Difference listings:
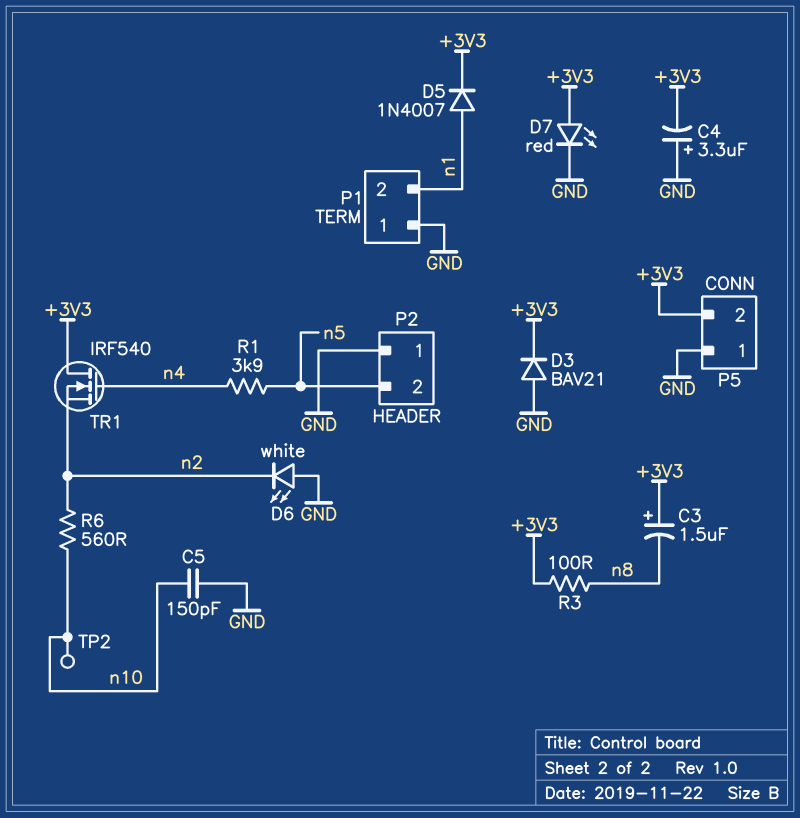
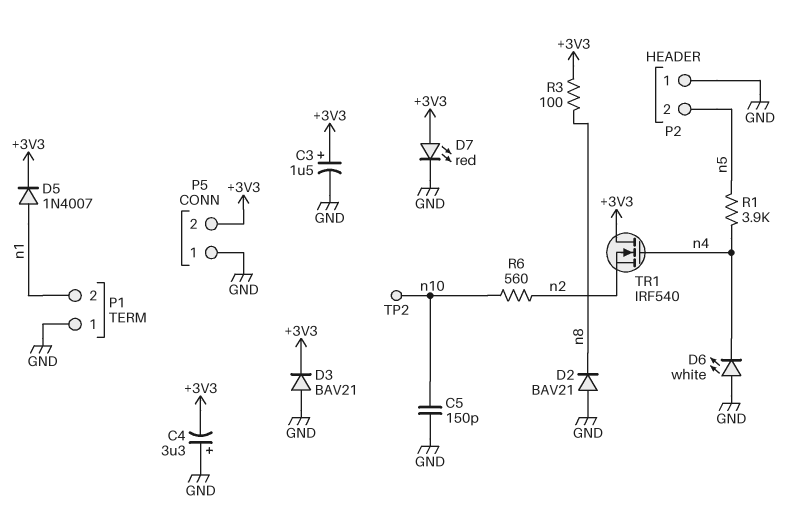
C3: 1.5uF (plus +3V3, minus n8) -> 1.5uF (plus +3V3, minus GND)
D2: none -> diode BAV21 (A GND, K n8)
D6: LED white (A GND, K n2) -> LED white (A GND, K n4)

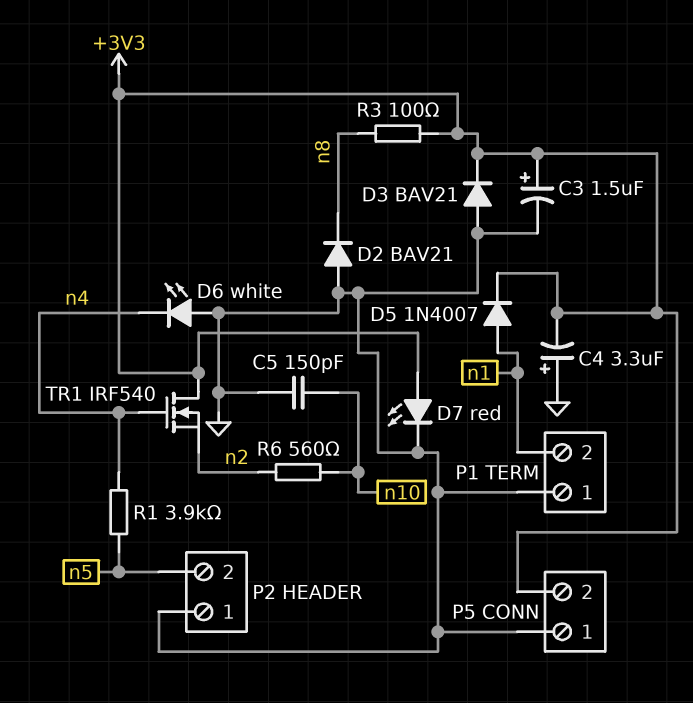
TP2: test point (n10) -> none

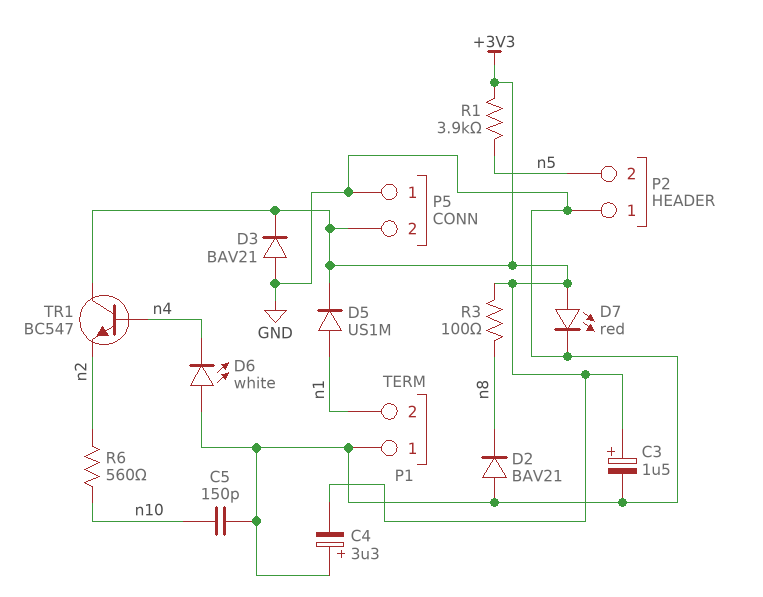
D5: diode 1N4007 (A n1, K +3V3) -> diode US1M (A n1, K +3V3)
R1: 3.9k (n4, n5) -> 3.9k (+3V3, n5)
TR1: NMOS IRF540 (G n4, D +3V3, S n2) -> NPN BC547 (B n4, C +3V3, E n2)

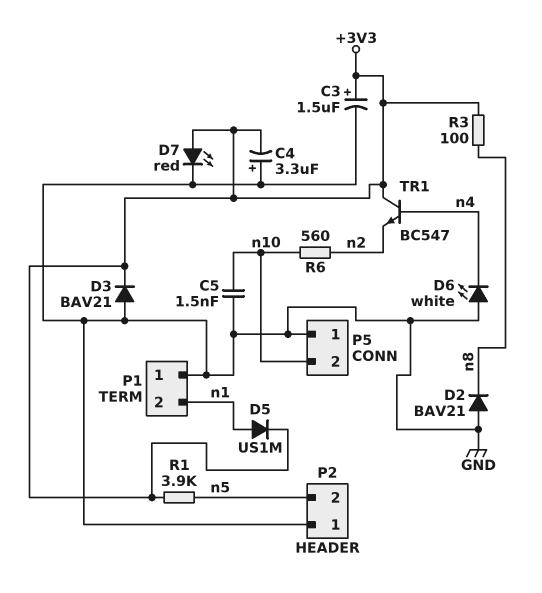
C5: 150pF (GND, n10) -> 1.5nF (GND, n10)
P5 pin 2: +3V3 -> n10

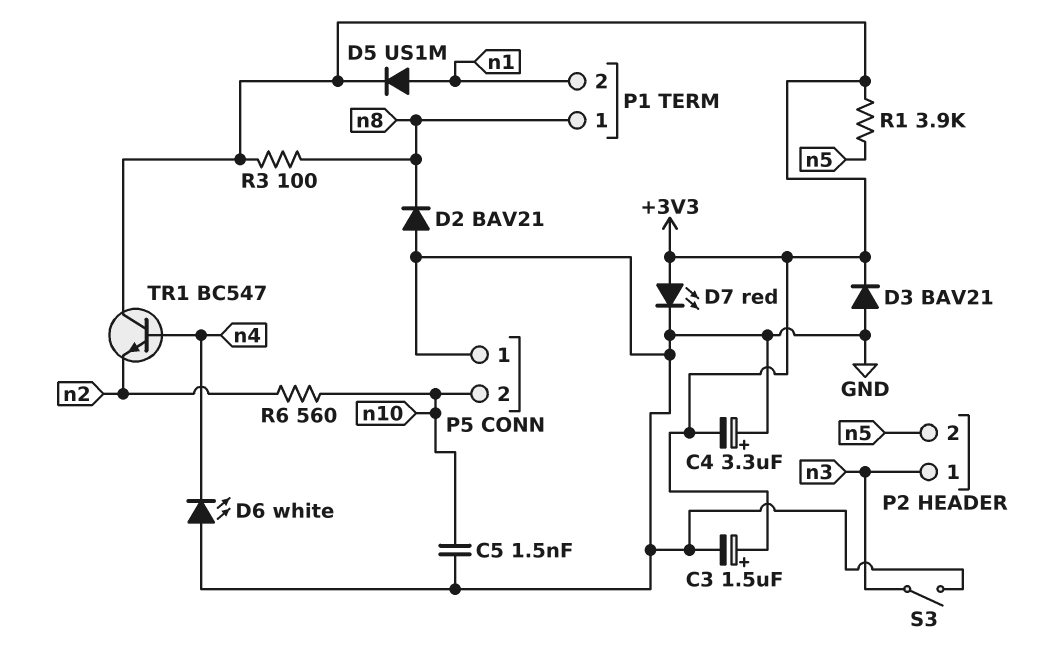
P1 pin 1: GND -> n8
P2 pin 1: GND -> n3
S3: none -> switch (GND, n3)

_WORK INSTRUCTIONS_
Answer with a single number: the count of lines in the records that contain "diode".

_SOLVED PROBLEM_
2